**Provided information**
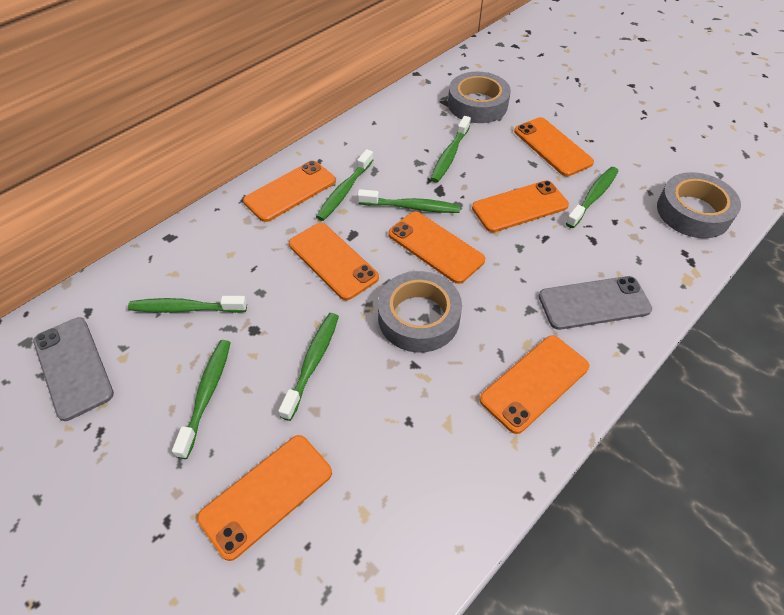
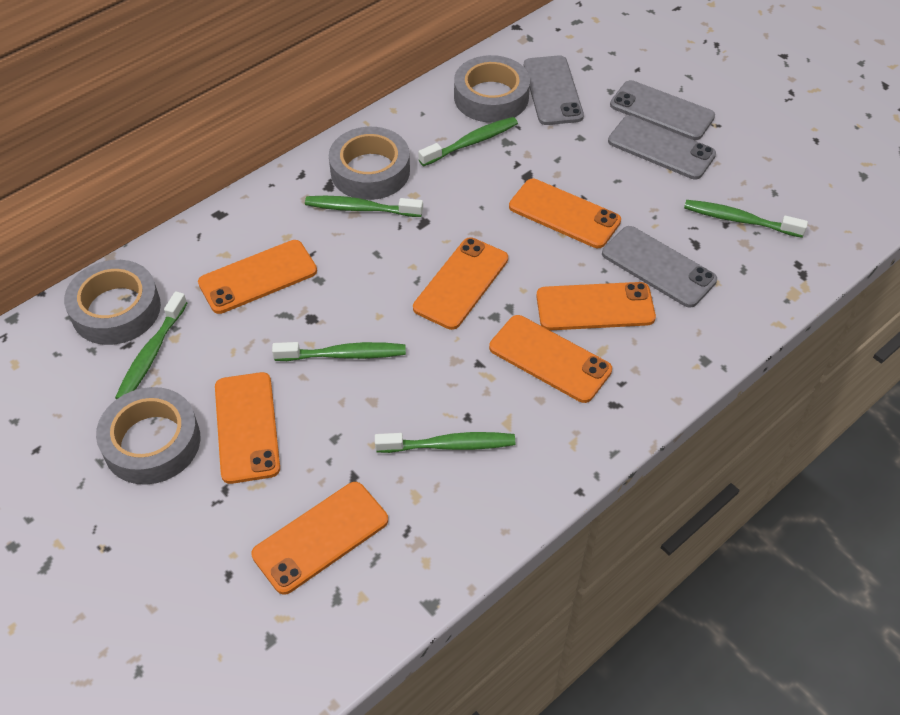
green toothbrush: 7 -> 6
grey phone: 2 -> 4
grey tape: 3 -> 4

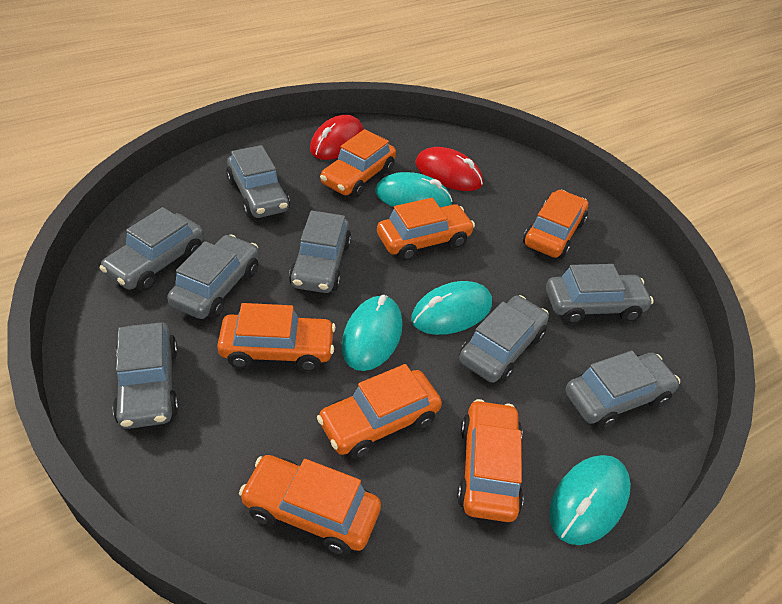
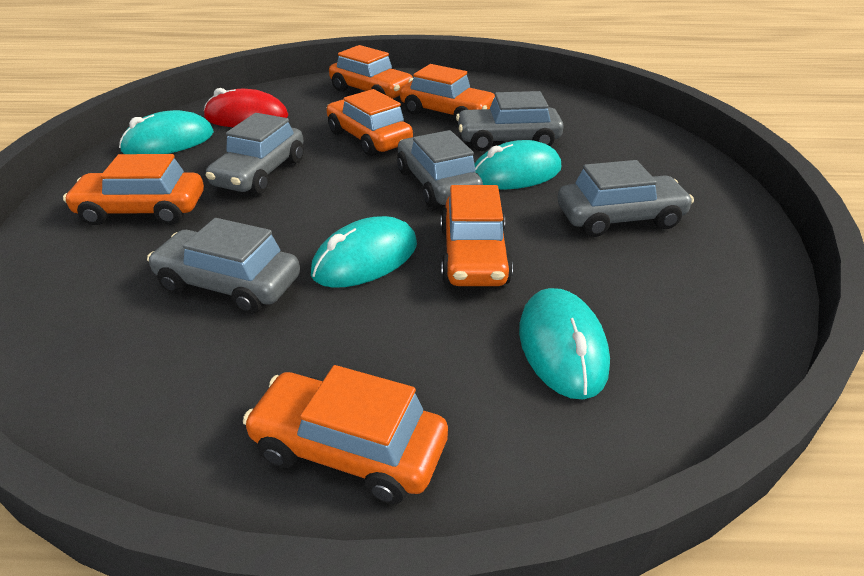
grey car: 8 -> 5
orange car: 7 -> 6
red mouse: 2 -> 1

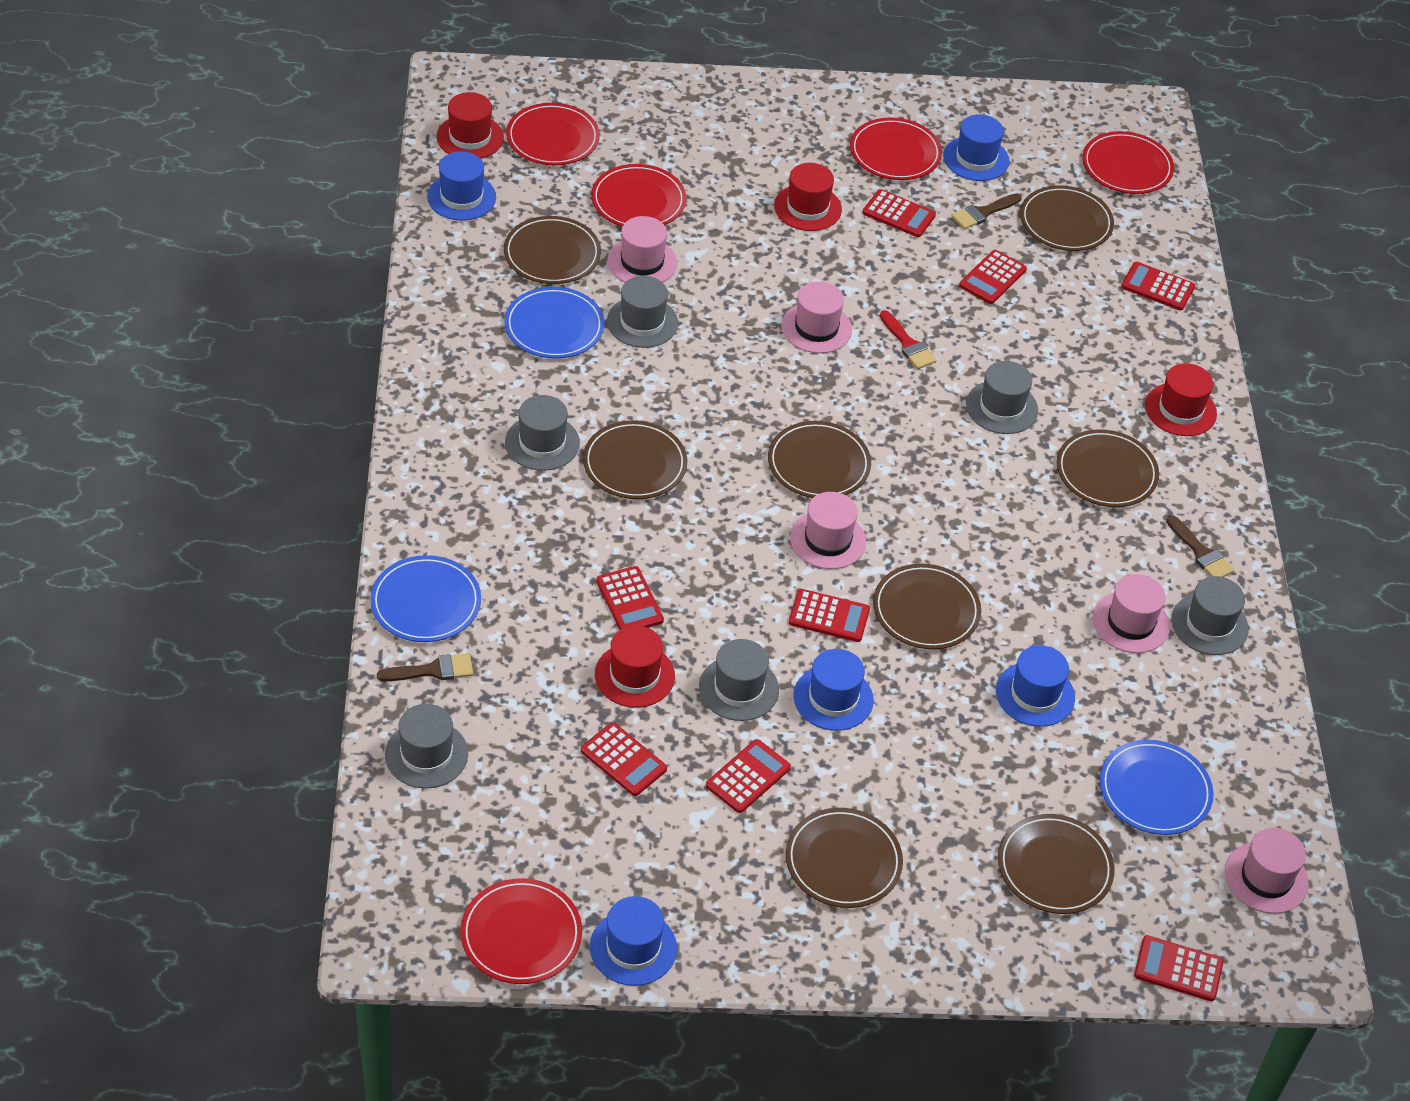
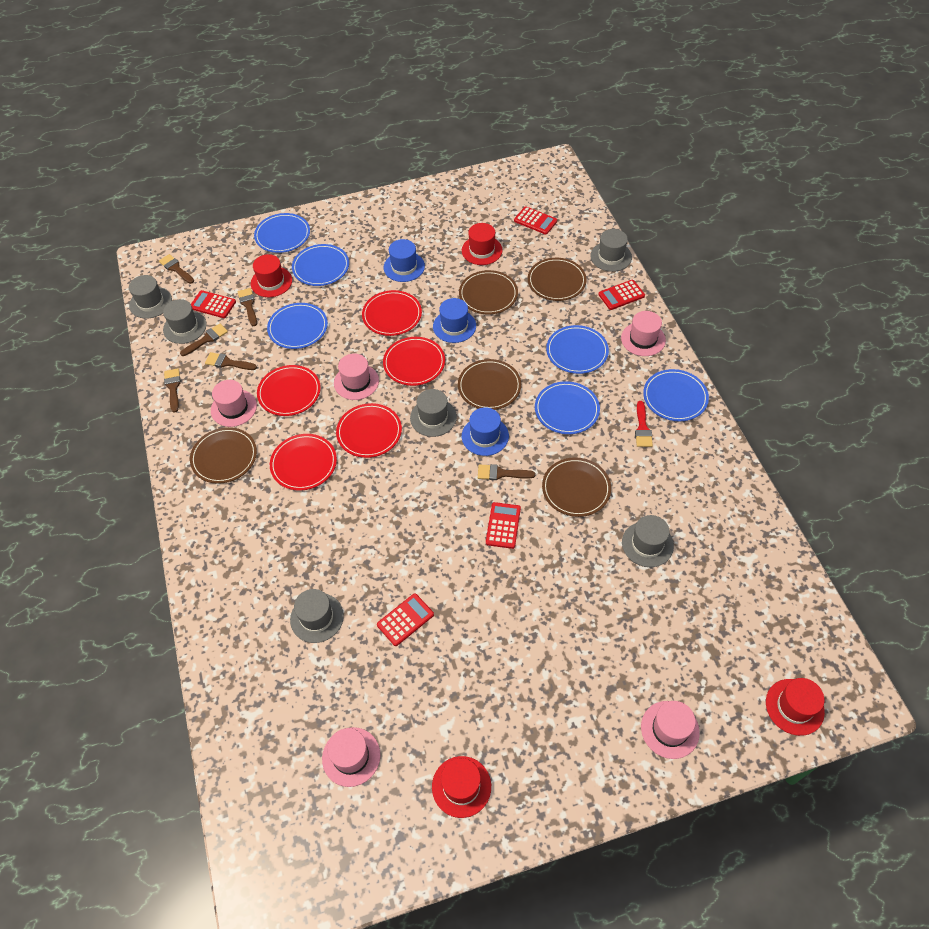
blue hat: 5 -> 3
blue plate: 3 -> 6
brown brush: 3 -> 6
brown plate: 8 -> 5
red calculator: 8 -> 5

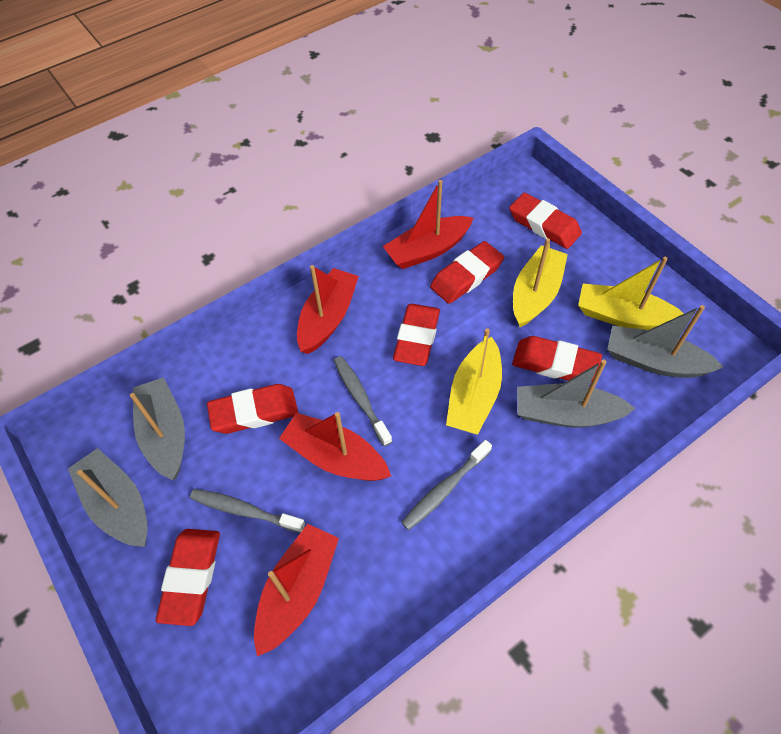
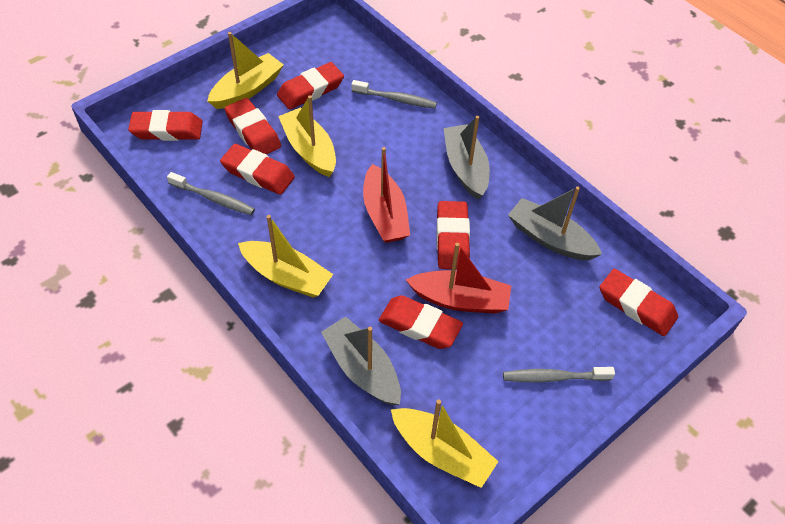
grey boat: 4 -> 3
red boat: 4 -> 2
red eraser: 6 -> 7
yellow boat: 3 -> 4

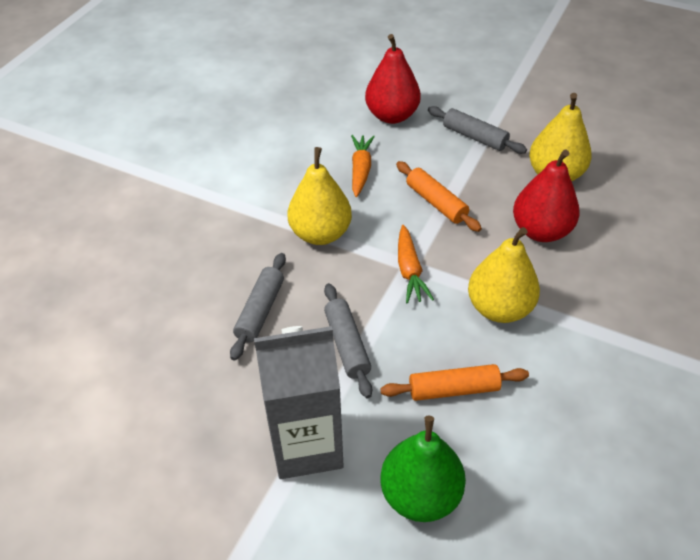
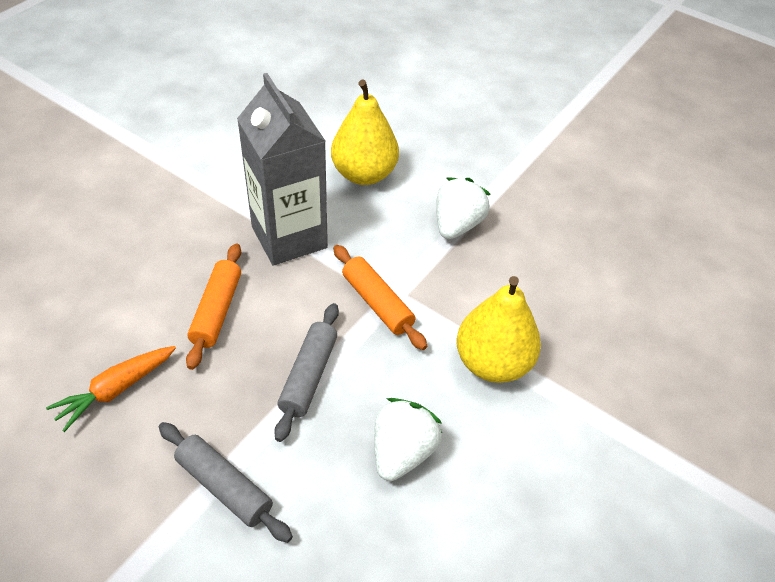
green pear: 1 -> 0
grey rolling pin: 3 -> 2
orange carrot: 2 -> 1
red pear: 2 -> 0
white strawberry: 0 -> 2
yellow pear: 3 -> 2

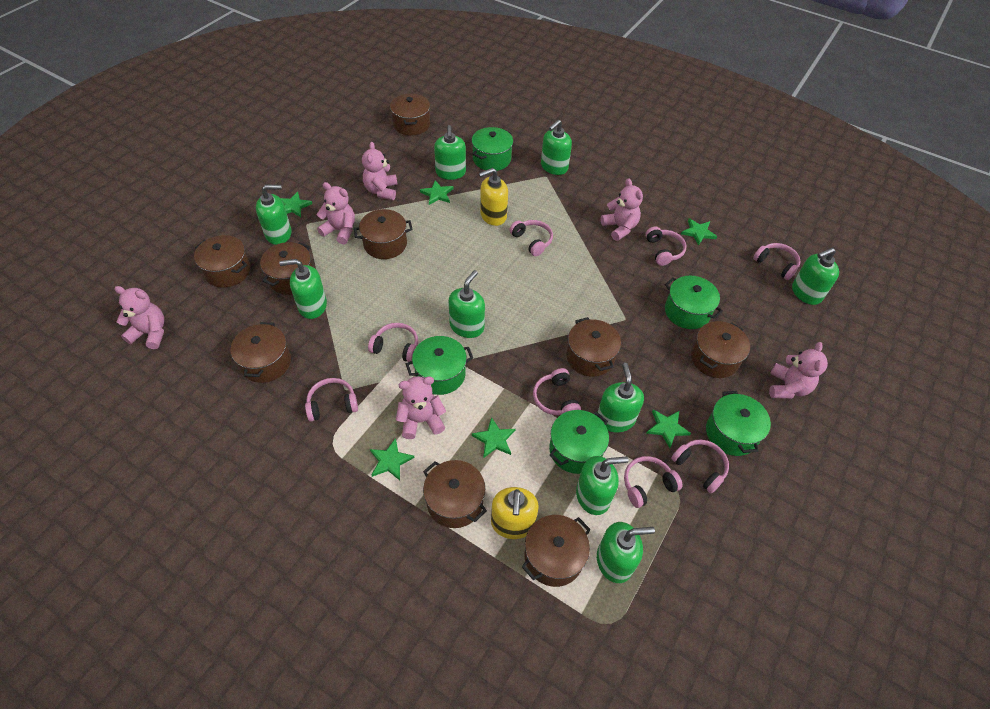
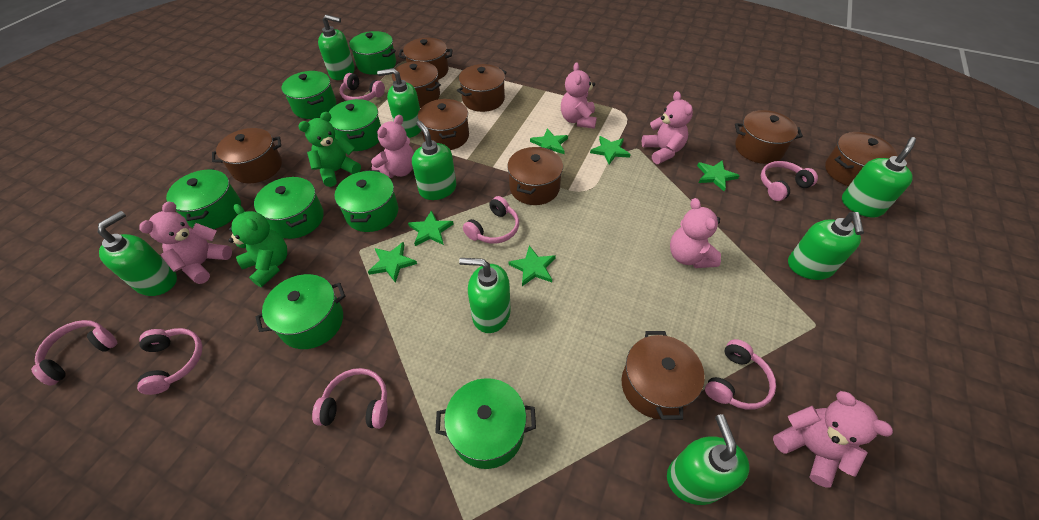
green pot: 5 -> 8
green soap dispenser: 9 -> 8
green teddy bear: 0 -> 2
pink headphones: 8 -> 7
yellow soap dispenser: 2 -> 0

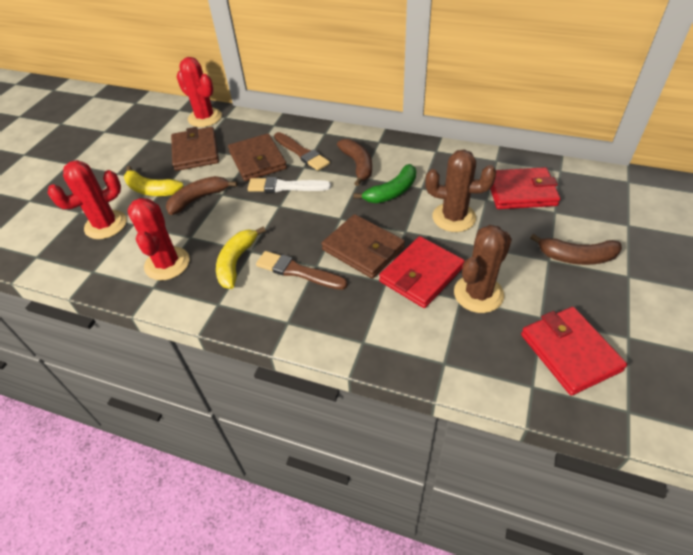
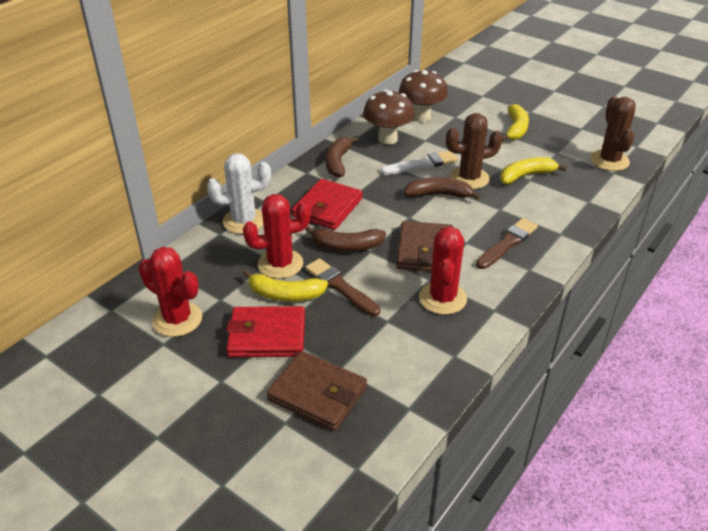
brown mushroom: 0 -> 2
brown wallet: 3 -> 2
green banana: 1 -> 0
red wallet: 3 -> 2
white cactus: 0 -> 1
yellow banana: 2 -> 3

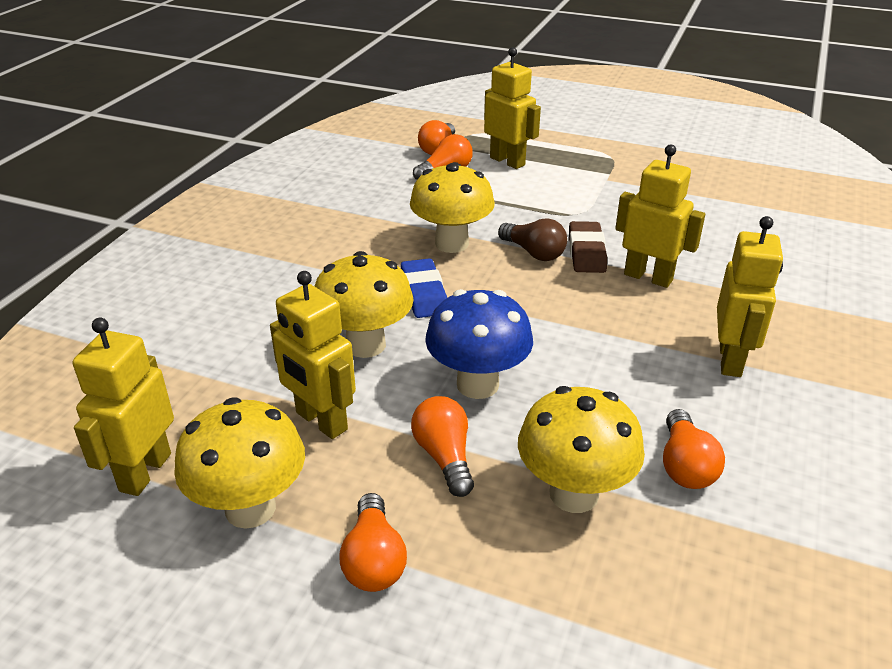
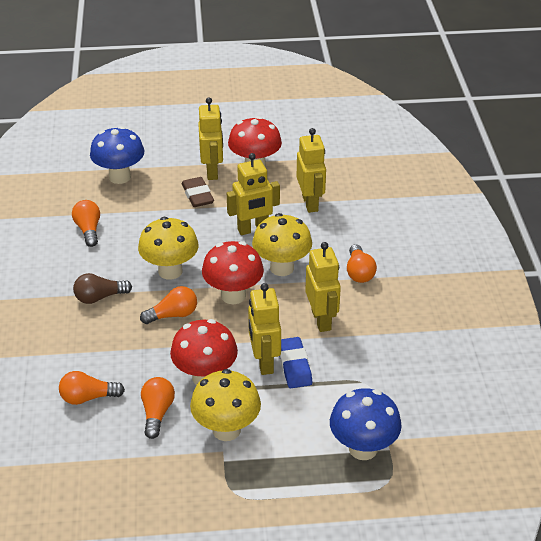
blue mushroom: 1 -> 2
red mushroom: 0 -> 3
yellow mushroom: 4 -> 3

**Exercise goal**
Your copy should run from the line that has "yellow soap dispenser: 2 -> 0" through the last line above, exactly, with both ends in and pictures out.

**Answer for the task**
yellow soap dispenser: 2 -> 0

brown mushroom: 0 -> 2
brown wallet: 3 -> 2
green banana: 1 -> 0
red wallet: 3 -> 2
white cactus: 0 -> 1
yellow banana: 2 -> 3

blue mushroom: 1 -> 2
red mushroom: 0 -> 3
yellow mushroom: 4 -> 3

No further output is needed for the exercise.